• [ENTRIES SUPPLIED]:
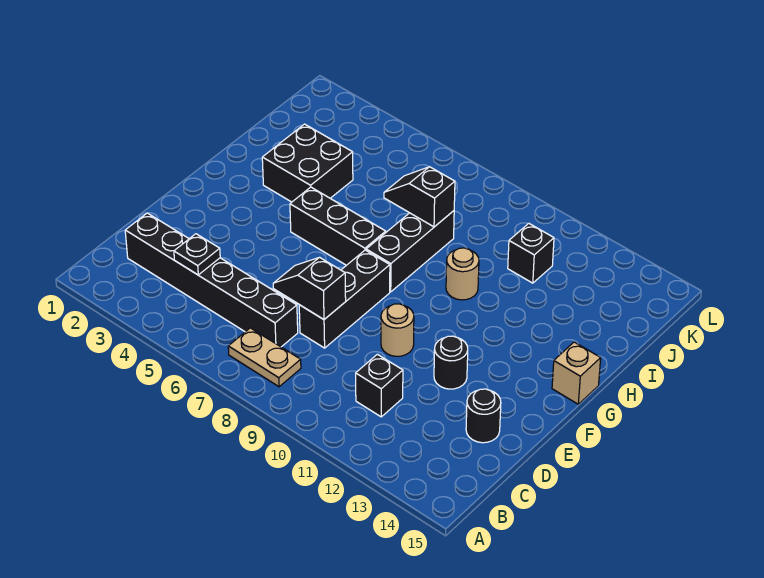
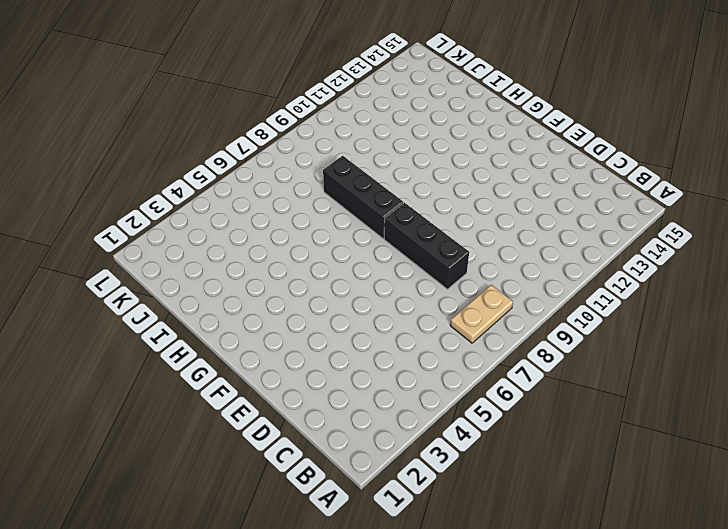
none -> black brick C2:C7 level 1
none -> black brick C11 level 1
none -> black round brick D14 level 1

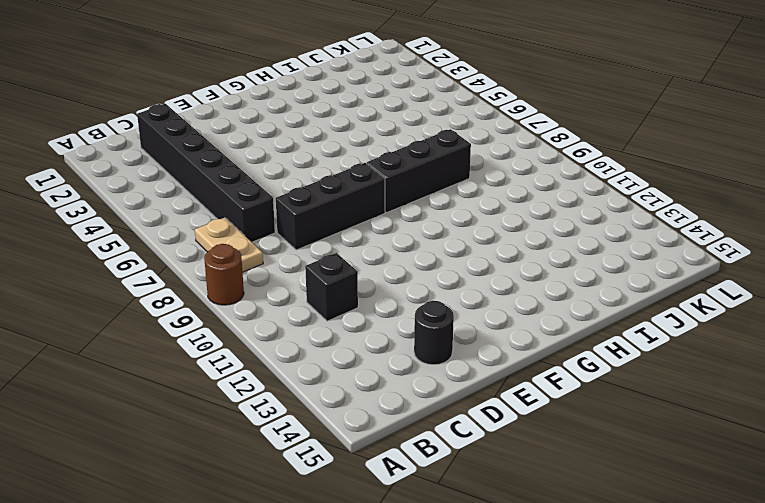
brown round brick A9 level 1 -> none
none -> tan round brick E10 level 1
none -> black round brick E12 level 1
none -> black brick G5:G7 level 1

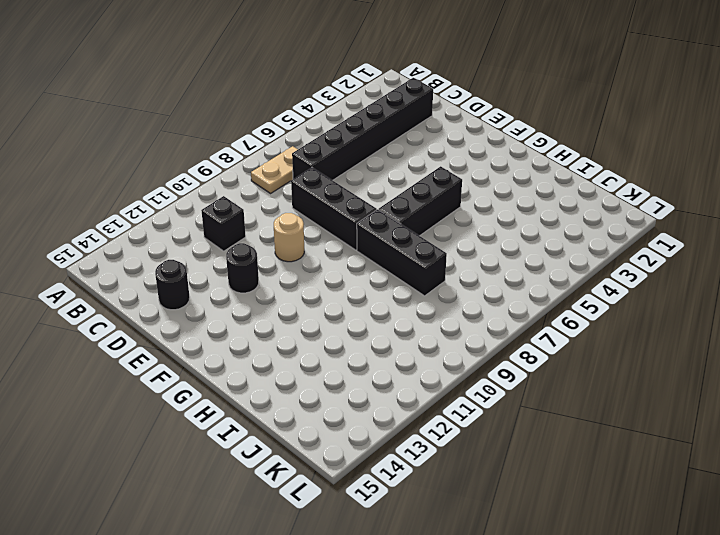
none -> tan brick G15 level 1
none -> black brick H3:I4 level 1
none -> tan round brick H10 level 1

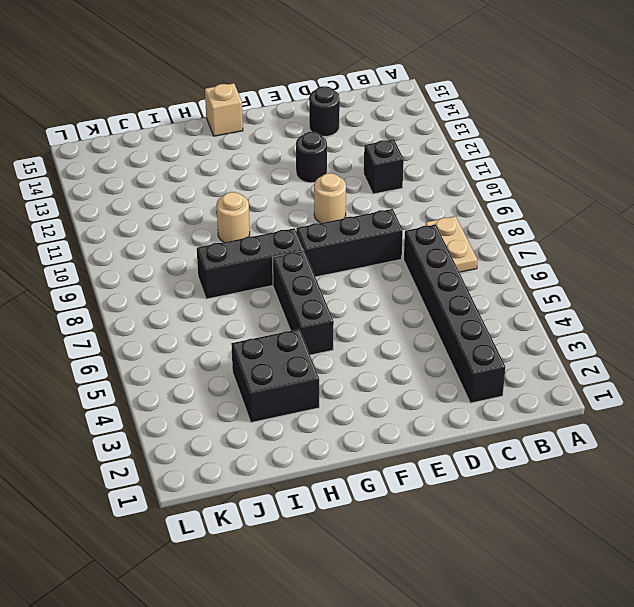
none -> black brick J11 level 1
none -> black plate C4 level 2
none -> black slope D7:D8 level 2 top 8

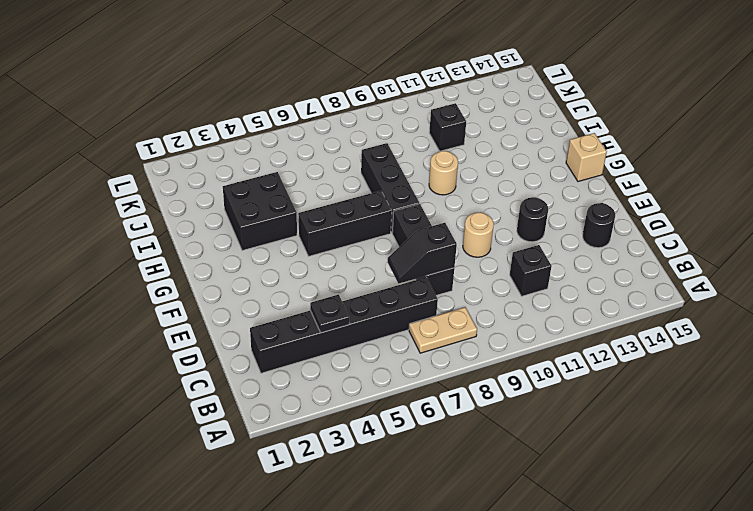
none -> black slope I7:I8 level 2 top 8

• [ASSIGNMENT]: From the line that contains "none -> black brick G5:G7 level 1" to the end of the material above, output every line exactly, both ends included, but leave out any pictures.

• [ANSWER BOX]:
none -> black brick G5:G7 level 1

none -> tan brick G15 level 1
none -> black brick H3:I4 level 1
none -> tan round brick H10 level 1

none -> black brick J11 level 1
none -> black plate C4 level 2
none -> black slope D7:D8 level 2 top 8

none -> black slope I7:I8 level 2 top 8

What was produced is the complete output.